» Data for the task

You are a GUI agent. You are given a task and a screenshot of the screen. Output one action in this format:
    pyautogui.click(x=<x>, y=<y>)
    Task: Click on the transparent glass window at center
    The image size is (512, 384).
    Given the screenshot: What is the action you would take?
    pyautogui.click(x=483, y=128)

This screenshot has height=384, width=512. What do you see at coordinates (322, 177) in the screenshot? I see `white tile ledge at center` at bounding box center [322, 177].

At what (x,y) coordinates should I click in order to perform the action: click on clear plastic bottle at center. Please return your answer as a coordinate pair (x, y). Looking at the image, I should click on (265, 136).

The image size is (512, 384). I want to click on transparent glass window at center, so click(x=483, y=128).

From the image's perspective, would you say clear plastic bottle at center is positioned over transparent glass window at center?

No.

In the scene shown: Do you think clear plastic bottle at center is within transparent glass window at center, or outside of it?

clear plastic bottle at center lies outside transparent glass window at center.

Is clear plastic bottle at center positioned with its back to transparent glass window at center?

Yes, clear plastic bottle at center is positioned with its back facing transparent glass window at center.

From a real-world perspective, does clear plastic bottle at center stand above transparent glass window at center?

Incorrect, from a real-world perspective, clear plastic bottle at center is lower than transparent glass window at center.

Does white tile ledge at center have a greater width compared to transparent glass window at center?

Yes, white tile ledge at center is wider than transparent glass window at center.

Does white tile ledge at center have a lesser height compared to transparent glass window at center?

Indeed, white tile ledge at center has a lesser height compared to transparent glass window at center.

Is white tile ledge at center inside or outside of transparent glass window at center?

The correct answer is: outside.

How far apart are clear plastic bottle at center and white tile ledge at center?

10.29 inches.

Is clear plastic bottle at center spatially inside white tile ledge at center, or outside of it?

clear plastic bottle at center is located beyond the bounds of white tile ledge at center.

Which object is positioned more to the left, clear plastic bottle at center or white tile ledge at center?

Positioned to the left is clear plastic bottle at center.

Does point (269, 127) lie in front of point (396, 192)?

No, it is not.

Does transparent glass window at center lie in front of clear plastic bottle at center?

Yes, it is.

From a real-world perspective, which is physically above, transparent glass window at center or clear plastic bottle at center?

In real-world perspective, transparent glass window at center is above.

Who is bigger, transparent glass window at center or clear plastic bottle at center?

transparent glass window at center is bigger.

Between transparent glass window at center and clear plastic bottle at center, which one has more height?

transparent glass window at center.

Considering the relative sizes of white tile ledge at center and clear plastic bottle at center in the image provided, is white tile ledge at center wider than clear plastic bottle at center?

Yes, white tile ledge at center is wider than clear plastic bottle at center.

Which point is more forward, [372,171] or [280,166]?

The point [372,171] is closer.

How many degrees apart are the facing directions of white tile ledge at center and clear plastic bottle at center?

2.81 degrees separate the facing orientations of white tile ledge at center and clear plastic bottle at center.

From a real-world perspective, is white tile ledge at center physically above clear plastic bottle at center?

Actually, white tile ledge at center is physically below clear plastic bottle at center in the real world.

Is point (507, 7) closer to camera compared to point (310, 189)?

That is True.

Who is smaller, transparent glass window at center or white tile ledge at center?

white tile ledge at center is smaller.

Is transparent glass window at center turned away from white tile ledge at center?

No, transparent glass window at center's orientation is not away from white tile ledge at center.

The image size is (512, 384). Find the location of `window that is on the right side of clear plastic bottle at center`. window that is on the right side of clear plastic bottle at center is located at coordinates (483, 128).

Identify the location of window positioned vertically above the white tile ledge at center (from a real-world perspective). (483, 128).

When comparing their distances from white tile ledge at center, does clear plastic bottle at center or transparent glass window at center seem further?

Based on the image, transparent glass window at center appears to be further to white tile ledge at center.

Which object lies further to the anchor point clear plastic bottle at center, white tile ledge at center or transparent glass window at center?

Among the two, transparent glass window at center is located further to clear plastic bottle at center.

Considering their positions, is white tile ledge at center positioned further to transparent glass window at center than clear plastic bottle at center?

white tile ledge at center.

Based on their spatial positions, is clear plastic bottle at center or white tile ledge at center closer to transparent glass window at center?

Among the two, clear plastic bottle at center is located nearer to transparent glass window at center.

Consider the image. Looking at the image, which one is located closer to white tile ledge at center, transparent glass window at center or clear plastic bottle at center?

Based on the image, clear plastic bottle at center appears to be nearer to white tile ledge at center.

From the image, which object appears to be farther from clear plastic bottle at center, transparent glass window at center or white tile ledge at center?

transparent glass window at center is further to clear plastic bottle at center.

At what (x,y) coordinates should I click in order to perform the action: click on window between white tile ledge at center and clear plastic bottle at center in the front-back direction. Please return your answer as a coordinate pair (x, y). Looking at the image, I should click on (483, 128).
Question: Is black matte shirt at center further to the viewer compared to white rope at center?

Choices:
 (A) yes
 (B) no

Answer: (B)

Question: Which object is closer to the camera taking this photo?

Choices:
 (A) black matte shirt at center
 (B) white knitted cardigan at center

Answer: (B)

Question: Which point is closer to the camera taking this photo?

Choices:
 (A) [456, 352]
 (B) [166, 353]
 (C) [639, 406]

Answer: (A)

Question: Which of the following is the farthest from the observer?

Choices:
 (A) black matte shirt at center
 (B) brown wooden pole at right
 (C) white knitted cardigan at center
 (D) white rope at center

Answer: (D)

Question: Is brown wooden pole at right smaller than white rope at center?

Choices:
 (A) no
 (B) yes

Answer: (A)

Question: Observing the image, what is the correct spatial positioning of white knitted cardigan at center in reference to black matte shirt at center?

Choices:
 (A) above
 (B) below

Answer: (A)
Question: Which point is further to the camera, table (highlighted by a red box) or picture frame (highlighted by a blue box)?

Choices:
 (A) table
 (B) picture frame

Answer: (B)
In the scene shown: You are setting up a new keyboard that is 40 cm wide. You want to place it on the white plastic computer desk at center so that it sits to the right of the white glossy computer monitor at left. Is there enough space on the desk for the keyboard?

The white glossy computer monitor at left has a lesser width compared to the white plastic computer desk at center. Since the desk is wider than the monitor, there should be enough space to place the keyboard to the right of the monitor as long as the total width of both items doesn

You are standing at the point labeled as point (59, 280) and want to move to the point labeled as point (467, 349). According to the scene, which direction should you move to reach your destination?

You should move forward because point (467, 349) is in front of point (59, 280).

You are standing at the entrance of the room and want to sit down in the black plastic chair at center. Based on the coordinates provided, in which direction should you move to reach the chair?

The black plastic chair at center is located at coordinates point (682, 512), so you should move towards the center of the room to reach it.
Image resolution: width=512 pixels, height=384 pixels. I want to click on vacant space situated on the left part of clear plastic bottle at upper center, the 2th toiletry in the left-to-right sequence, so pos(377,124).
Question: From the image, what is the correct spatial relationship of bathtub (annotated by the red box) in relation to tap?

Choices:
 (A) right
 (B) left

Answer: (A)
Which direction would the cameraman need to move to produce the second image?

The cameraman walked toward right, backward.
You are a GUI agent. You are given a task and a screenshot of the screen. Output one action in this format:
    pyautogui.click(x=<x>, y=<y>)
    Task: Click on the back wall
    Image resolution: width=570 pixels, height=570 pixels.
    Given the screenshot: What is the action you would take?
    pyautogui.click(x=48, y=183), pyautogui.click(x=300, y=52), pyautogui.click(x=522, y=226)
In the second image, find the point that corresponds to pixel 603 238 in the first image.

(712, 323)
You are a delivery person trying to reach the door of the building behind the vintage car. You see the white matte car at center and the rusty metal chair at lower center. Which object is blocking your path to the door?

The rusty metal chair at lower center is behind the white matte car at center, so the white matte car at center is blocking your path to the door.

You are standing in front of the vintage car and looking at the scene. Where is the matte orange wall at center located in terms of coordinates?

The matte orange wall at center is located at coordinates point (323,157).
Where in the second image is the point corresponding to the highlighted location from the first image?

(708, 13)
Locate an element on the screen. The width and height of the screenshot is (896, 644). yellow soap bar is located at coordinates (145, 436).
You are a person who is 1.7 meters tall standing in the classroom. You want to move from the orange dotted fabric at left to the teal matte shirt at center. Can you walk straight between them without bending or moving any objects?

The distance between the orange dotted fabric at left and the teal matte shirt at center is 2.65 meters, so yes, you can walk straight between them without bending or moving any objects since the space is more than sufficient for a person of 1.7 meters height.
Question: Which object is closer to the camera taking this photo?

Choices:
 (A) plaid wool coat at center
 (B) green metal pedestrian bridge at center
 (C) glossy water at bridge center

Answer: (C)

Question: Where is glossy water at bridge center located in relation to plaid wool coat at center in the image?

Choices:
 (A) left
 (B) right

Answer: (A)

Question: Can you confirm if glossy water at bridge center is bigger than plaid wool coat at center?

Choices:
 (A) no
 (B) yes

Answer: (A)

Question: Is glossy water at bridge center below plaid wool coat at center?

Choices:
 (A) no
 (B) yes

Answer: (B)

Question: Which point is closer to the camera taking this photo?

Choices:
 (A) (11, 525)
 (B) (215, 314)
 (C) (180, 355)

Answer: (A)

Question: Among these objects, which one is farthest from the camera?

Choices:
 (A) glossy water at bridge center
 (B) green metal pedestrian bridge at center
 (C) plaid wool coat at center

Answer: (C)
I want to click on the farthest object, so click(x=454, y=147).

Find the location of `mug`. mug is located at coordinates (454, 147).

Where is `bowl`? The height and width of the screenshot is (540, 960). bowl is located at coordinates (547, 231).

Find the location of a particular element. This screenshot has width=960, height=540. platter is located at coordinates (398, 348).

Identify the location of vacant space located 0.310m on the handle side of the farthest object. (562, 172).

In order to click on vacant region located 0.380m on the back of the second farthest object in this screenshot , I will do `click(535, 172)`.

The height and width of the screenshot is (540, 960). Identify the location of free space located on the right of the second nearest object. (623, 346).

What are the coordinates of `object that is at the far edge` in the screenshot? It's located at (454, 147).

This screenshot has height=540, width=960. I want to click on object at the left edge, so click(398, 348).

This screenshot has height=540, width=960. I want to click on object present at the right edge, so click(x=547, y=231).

» Work instructions
Reproduce the rows above exactly, starting with the line that contains "The point [372,171] is closer." and going on through the line that contains "2.81 degrees separate", with both of those lines included.

» Task answer
The point [372,171] is closer.

How many degrees apart are the facing directions of white tile ledge at center and clear plastic bottle at center?

2.81 degrees separate the facing orientations of white tile ledge at center and clear plastic bottle at center.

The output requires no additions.